## About this task
Repeat the data exactly as given below, dropping every picture.

## Provided data

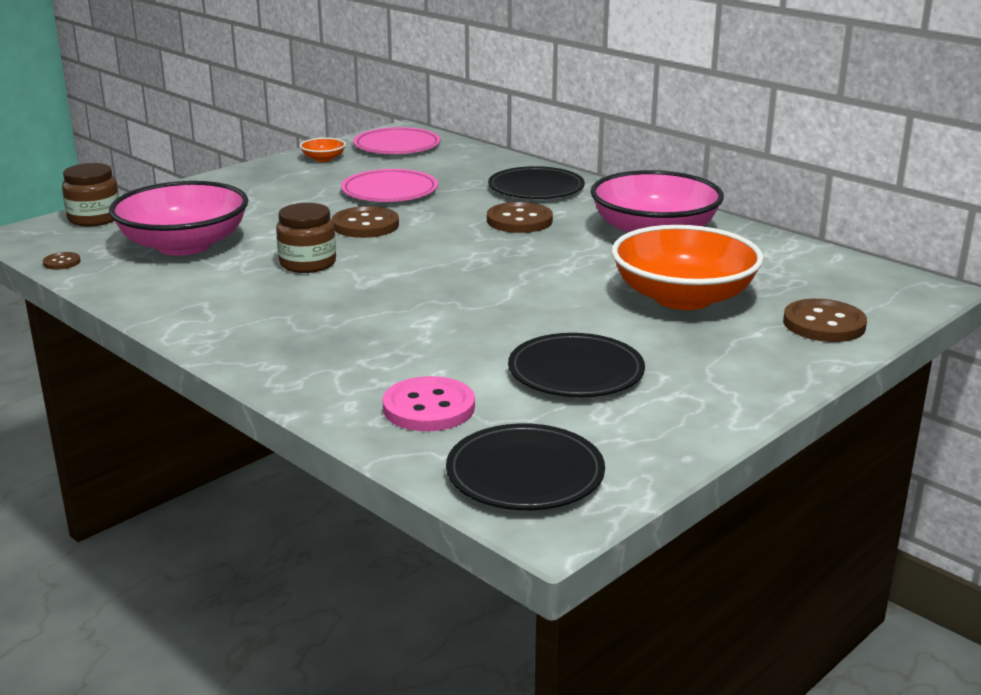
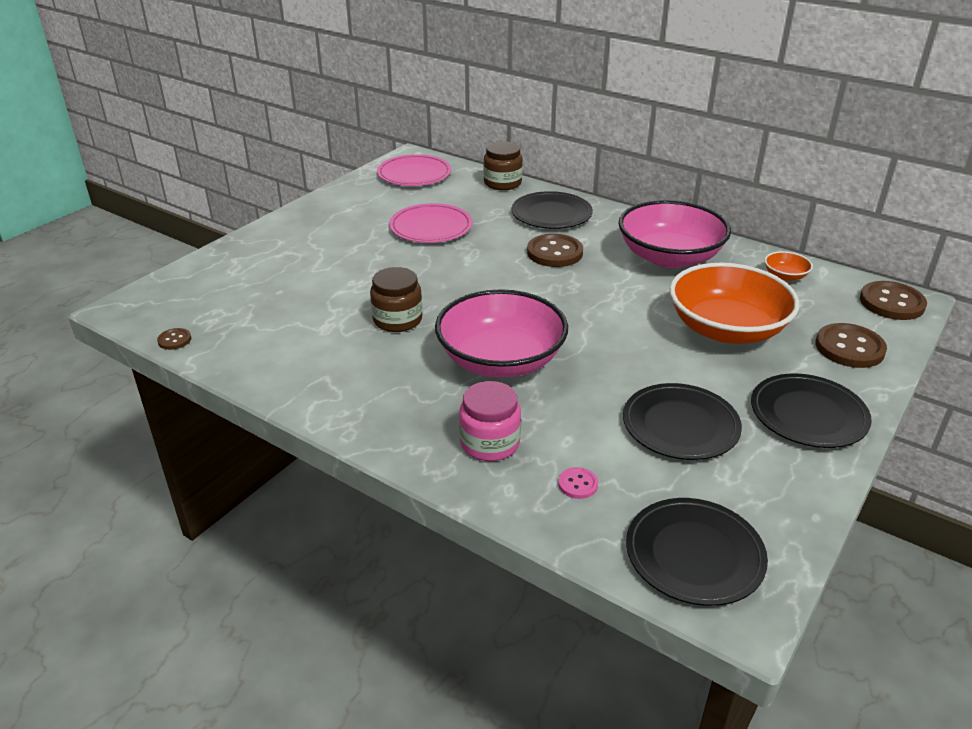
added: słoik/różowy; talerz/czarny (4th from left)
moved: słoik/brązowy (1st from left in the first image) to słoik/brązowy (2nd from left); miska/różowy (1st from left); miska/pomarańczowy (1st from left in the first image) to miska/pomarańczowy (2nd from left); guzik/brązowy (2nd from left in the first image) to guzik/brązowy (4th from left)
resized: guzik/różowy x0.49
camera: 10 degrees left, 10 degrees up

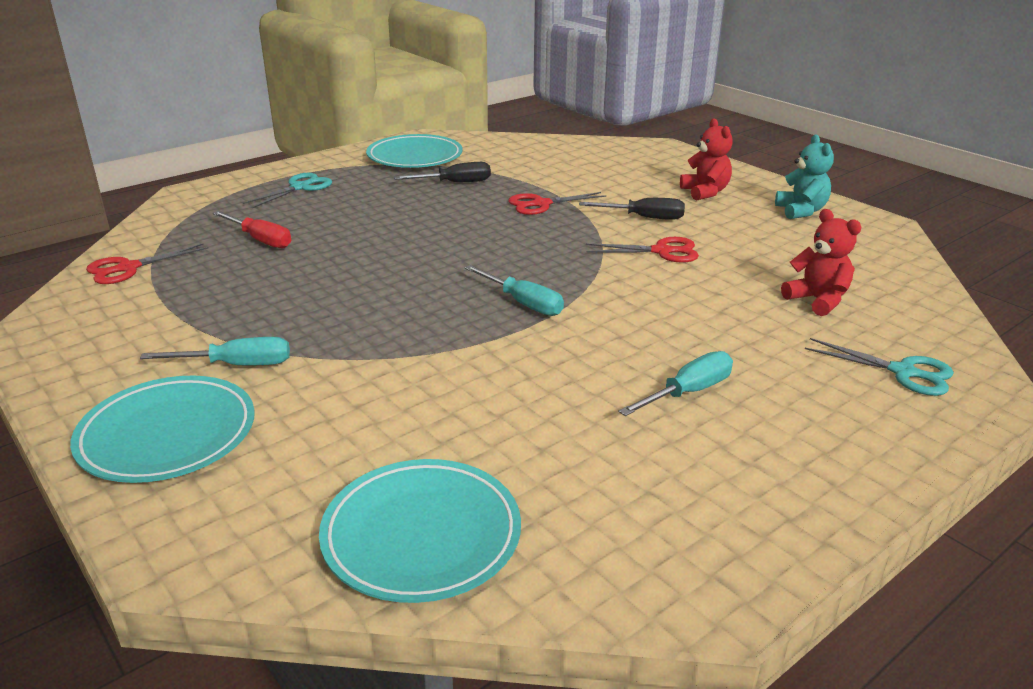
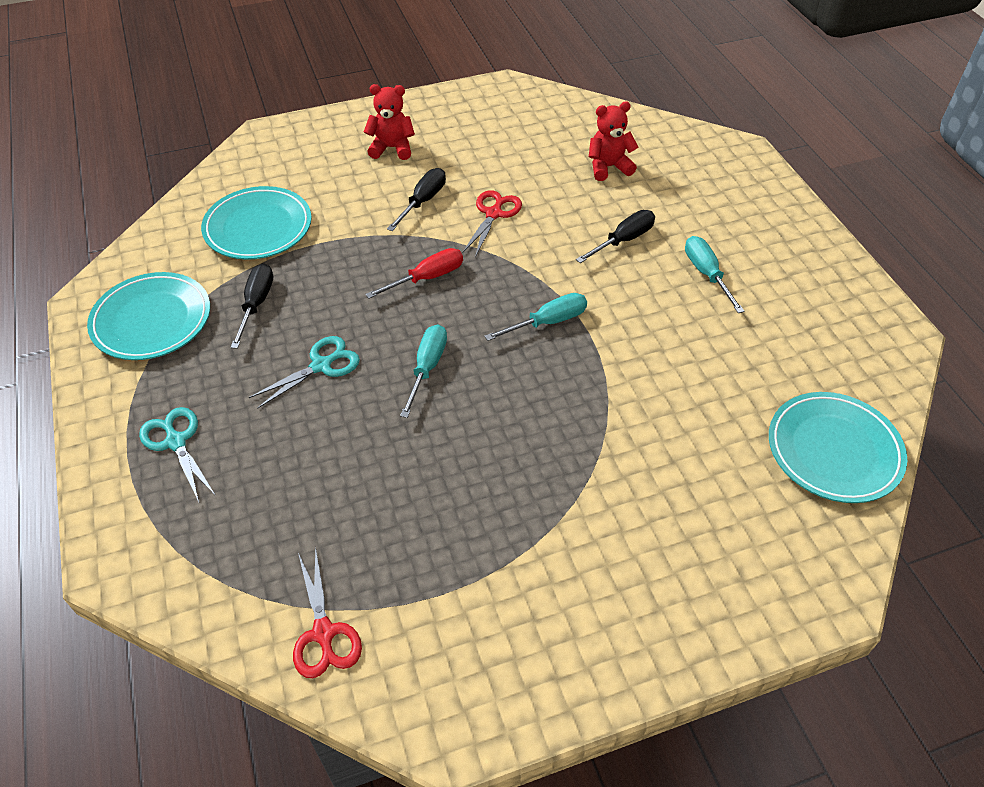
removed: nożyczki/czerwony (2nd from left); miś/turkusowy
added: śrubokręt/czarny (3rd from left)
moved: talerz/turkusowy (1st from left in the first image) to talerz/turkusowy (2nd from left); śrubokręt/turkusowy (1st from left); śrubokręt/czerwony; nożyczki/turkusowy (2nd from left)
camera: 70 degrees left, 20 degrees up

## Exercise solution
added: słoik/różowy; talerz/czarny (4th from left)
moved: słoik/brązowy (1st from left in the first image) to słoik/brązowy (2nd from left); miska/różowy (1st from left); miska/pomarańczowy (1st from left in the first image) to miska/pomarańczowy (2nd from left); guzik/brązowy (2nd from left in the first image) to guzik/brązowy (4th from left)
resized: guzik/różowy x0.49
camera: 10 degrees left, 10 degrees up

removed: nożyczki/czerwony (2nd from left); miś/turkusowy
added: śrubokręt/czarny (3rd from left)
moved: talerz/turkusowy (1st from left in the first image) to talerz/turkusowy (2nd from left); śrubokręt/turkusowy (1st from left); śrubokręt/czerwony; nożyczki/turkusowy (2nd from left)
camera: 70 degrees left, 20 degrees up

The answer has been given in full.